- Work required
Look through the data below and show every line that includes "Loric".

- Data provided
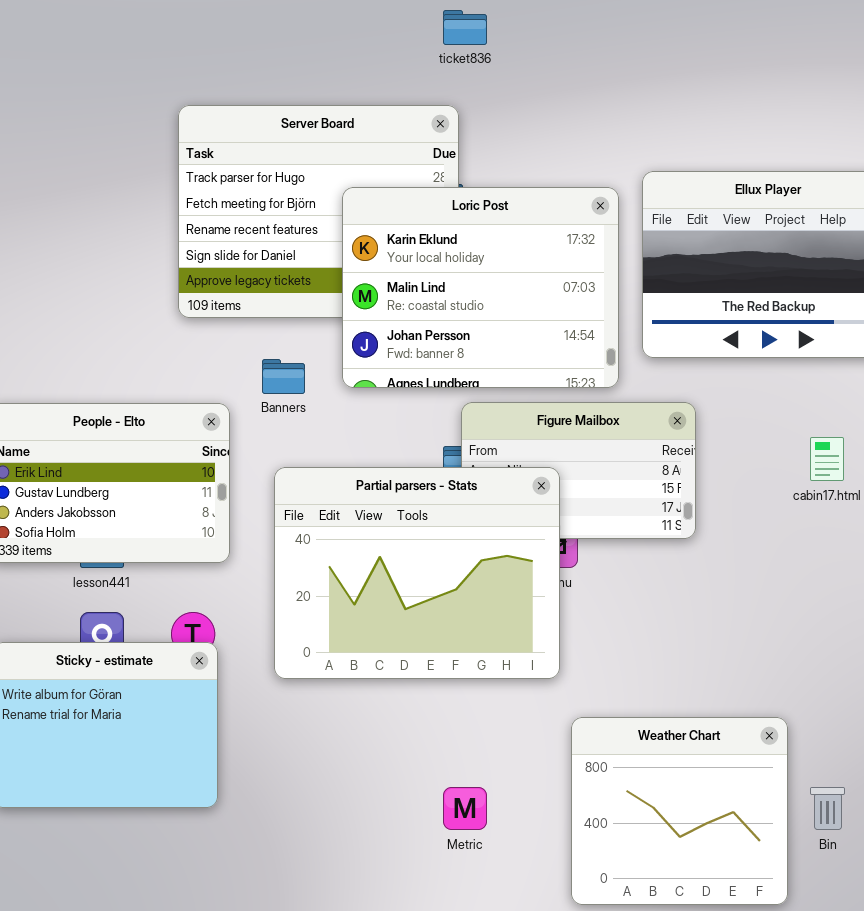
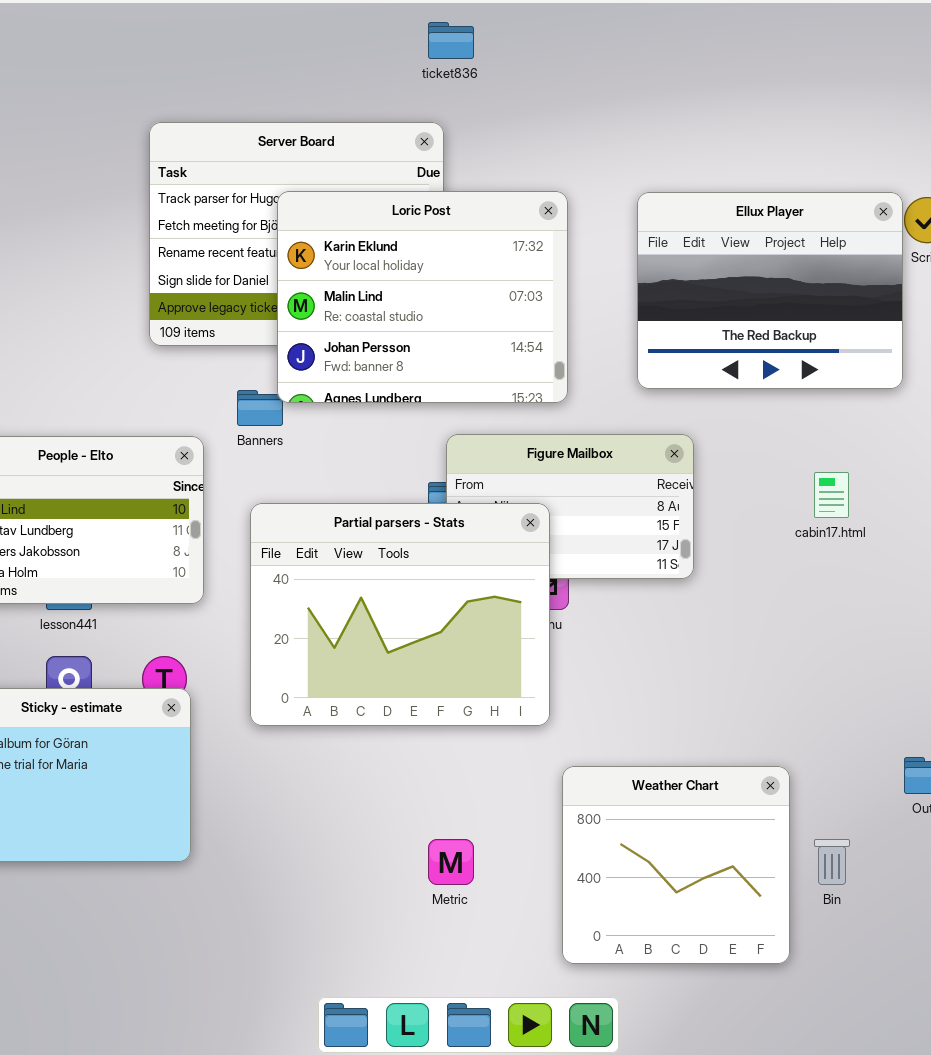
Loric Post: [342,187,619,388] -> [277,191,568,403], moved

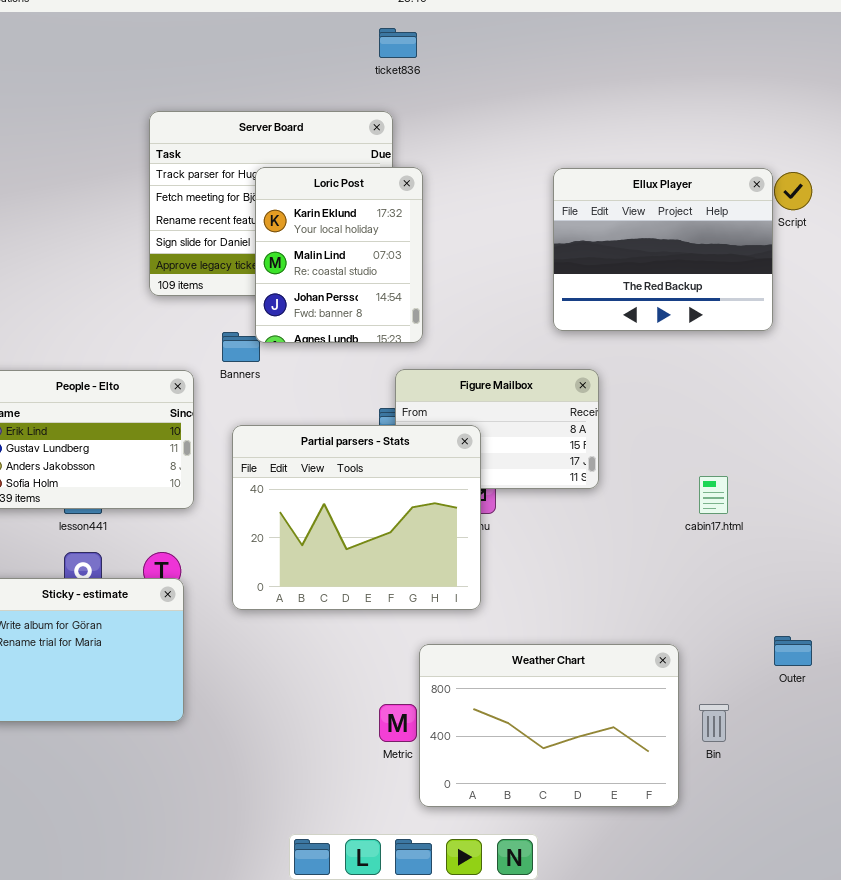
Loric Post: [277,191,568,403] -> [255,167,423,343], resized
cabin17.html: [814,472,849,518] -> [699,476,728,514], moved
Weather Chart: [562,766,790,964] -> [419,644,679,807], resized

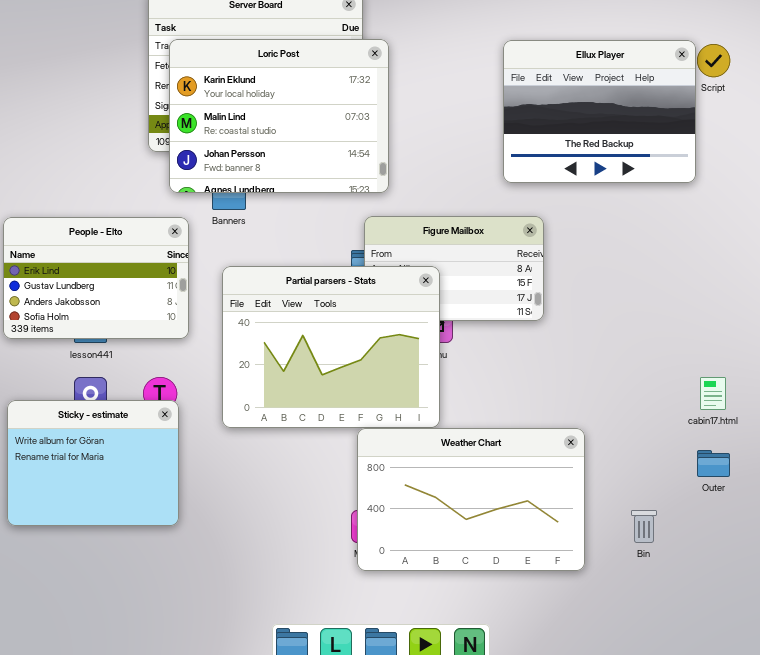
Loric Post: [255,167,423,343] -> [169,39,389,193], resized
cabin17.html: [699,476,728,514] -> [700,377,726,410], moved
Weather Chart: [419,644,679,807] -> [357,428,585,571], moved

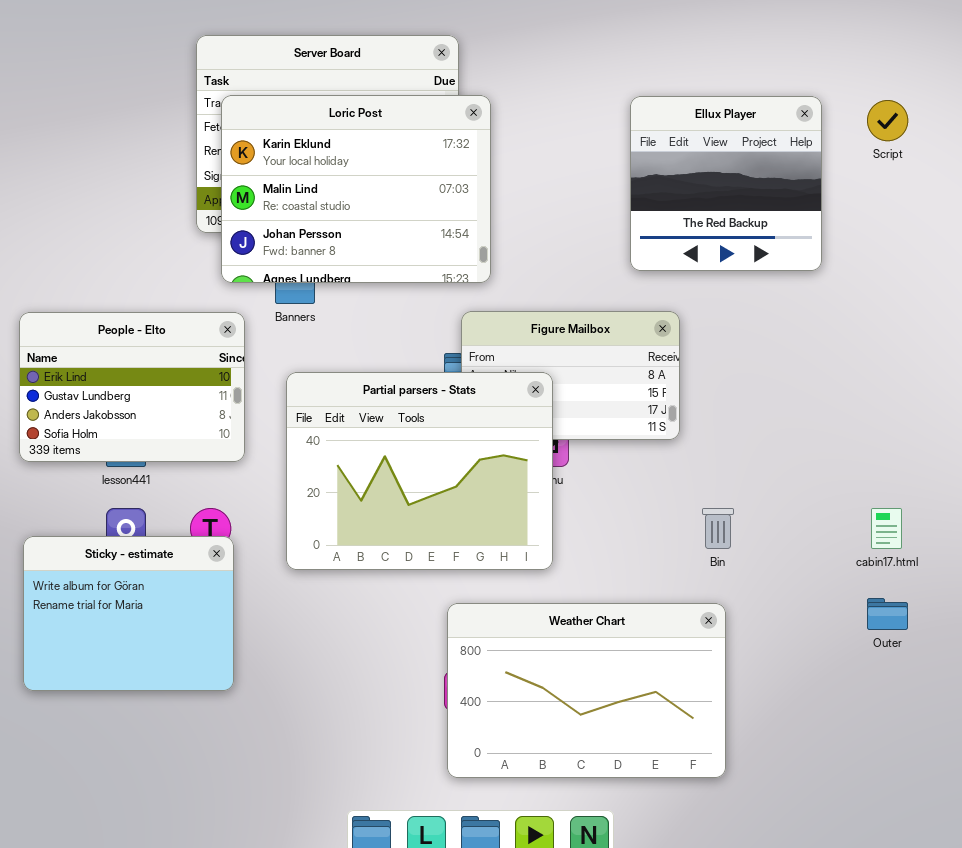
Ellux Player: [503,40,696,183] -> [630,96,822,271], resized
Weather Chart: [357,428,585,571] -> [447,603,726,778], moved
Bin: [631,510,657,543] -> [702,508,734,549], moved

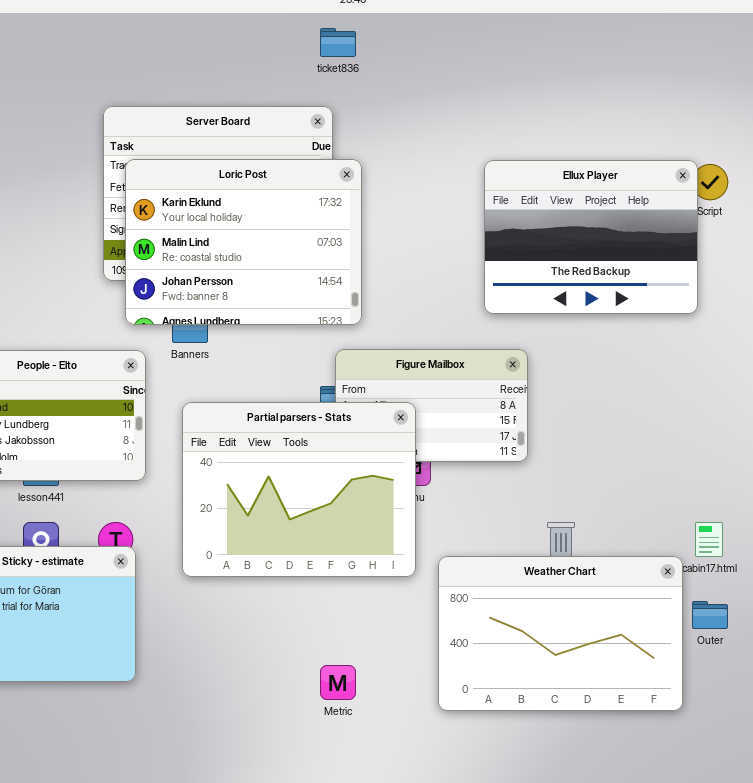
Ellux Player: [630,96,822,271] -> [484,160,698,314], resized
Weather Chart: [447,603,726,778] -> [438,556,683,711], moved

- Reply to the task
Loric Post: [342,187,619,388] -> [277,191,568,403], moved
Loric Post: [277,191,568,403] -> [255,167,423,343], resized
Loric Post: [255,167,423,343] -> [169,39,389,193], resized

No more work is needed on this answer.